# WHAT TO DO
Copy out all of the records, exactly as they appear.

[Object transformation records]
◇ ◇ ◇

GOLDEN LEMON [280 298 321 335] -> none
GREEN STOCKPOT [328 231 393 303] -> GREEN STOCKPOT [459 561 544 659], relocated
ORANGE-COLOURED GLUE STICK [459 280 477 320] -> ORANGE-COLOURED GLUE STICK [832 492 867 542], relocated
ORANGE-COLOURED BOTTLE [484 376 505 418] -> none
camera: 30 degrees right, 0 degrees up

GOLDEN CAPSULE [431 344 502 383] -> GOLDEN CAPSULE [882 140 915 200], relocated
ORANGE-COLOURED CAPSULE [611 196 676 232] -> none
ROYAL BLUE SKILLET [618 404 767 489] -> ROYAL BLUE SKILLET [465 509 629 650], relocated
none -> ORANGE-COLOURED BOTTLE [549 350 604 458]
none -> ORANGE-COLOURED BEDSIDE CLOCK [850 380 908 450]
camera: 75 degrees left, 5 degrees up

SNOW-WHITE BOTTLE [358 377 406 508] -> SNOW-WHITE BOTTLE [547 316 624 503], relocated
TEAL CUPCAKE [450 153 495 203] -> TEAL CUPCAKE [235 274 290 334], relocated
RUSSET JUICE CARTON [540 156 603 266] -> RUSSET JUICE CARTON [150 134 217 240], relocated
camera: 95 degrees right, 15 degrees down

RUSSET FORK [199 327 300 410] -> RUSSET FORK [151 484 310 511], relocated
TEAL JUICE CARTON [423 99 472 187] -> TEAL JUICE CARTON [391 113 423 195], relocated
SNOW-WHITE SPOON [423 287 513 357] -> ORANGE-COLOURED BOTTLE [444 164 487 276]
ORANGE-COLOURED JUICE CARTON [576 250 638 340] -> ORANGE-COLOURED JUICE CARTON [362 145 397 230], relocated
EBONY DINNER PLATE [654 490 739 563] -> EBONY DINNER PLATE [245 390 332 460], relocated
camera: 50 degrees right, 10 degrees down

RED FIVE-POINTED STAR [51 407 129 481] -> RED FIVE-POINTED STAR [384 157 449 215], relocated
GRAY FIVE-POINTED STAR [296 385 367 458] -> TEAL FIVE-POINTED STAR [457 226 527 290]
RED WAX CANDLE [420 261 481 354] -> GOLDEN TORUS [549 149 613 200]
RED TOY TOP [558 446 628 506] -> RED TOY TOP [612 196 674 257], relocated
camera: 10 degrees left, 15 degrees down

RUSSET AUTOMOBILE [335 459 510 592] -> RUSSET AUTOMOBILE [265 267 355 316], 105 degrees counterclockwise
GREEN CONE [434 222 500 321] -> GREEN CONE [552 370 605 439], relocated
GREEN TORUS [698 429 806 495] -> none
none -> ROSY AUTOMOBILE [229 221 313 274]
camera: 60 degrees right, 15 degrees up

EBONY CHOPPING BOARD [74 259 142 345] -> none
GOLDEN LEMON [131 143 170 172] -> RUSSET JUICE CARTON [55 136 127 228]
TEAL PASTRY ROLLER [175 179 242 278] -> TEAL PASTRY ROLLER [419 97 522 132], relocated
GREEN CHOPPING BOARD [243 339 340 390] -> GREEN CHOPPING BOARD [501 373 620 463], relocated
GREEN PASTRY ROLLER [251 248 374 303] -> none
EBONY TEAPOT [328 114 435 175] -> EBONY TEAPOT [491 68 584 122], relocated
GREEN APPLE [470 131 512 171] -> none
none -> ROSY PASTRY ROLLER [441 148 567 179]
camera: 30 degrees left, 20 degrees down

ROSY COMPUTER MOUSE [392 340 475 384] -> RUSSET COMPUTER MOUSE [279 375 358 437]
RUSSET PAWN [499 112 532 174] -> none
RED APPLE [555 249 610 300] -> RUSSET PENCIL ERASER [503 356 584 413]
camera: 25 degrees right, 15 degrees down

◇ ◇ ◇

# TASK OUTPUT
GOLDEN LEMON [280 298 321 335] -> none
GREEN STOCKPOT [328 231 393 303] -> GREEN STOCKPOT [459 561 544 659], relocated
ORANGE-COLOURED GLUE STICK [459 280 477 320] -> ORANGE-COLOURED GLUE STICK [832 492 867 542], relocated
ORANGE-COLOURED BOTTLE [484 376 505 418] -> none
camera: 30 degrees right, 0 degrees up

GOLDEN CAPSULE [431 344 502 383] -> GOLDEN CAPSULE [882 140 915 200], relocated
ORANGE-COLOURED CAPSULE [611 196 676 232] -> none
ROYAL BLUE SKILLET [618 404 767 489] -> ROYAL BLUE SKILLET [465 509 629 650], relocated
none -> ORANGE-COLOURED BOTTLE [549 350 604 458]
none -> ORANGE-COLOURED BEDSIDE CLOCK [850 380 908 450]
camera: 75 degrees left, 5 degrees up

SNOW-WHITE BOTTLE [358 377 406 508] -> SNOW-WHITE BOTTLE [547 316 624 503], relocated
TEAL CUPCAKE [450 153 495 203] -> TEAL CUPCAKE [235 274 290 334], relocated
RUSSET JUICE CARTON [540 156 603 266] -> RUSSET JUICE CARTON [150 134 217 240], relocated
camera: 95 degrees right, 15 degrees down

RUSSET FORK [199 327 300 410] -> RUSSET FORK [151 484 310 511], relocated
TEAL JUICE CARTON [423 99 472 187] -> TEAL JUICE CARTON [391 113 423 195], relocated
SNOW-WHITE SPOON [423 287 513 357] -> ORANGE-COLOURED BOTTLE [444 164 487 276]
ORANGE-COLOURED JUICE CARTON [576 250 638 340] -> ORANGE-COLOURED JUICE CARTON [362 145 397 230], relocated
EBONY DINNER PLATE [654 490 739 563] -> EBONY DINNER PLATE [245 390 332 460], relocated
camera: 50 degrees right, 10 degrees down

RED FIVE-POINTED STAR [51 407 129 481] -> RED FIVE-POINTED STAR [384 157 449 215], relocated
GRAY FIVE-POINTED STAR [296 385 367 458] -> TEAL FIVE-POINTED STAR [457 226 527 290]
RED WAX CANDLE [420 261 481 354] -> GOLDEN TORUS [549 149 613 200]
RED TOY TOP [558 446 628 506] -> RED TOY TOP [612 196 674 257], relocated
camera: 10 degrees left, 15 degrees down

RUSSET AUTOMOBILE [335 459 510 592] -> RUSSET AUTOMOBILE [265 267 355 316], 105 degrees counterclockwise
GREEN CONE [434 222 500 321] -> GREEN CONE [552 370 605 439], relocated
GREEN TORUS [698 429 806 495] -> none
none -> ROSY AUTOMOBILE [229 221 313 274]
camera: 60 degrees right, 15 degrees up

EBONY CHOPPING BOARD [74 259 142 345] -> none
GOLDEN LEMON [131 143 170 172] -> RUSSET JUICE CARTON [55 136 127 228]
TEAL PASTRY ROLLER [175 179 242 278] -> TEAL PASTRY ROLLER [419 97 522 132], relocated
GREEN CHOPPING BOARD [243 339 340 390] -> GREEN CHOPPING BOARD [501 373 620 463], relocated
GREEN PASTRY ROLLER [251 248 374 303] -> none
EBONY TEAPOT [328 114 435 175] -> EBONY TEAPOT [491 68 584 122], relocated
GREEN APPLE [470 131 512 171] -> none
none -> ROSY PASTRY ROLLER [441 148 567 179]
camera: 30 degrees left, 20 degrees down

ROSY COMPUTER MOUSE [392 340 475 384] -> RUSSET COMPUTER MOUSE [279 375 358 437]
RUSSET PAWN [499 112 532 174] -> none
RED APPLE [555 249 610 300] -> RUSSET PENCIL ERASER [503 356 584 413]
camera: 25 degrees right, 15 degrees down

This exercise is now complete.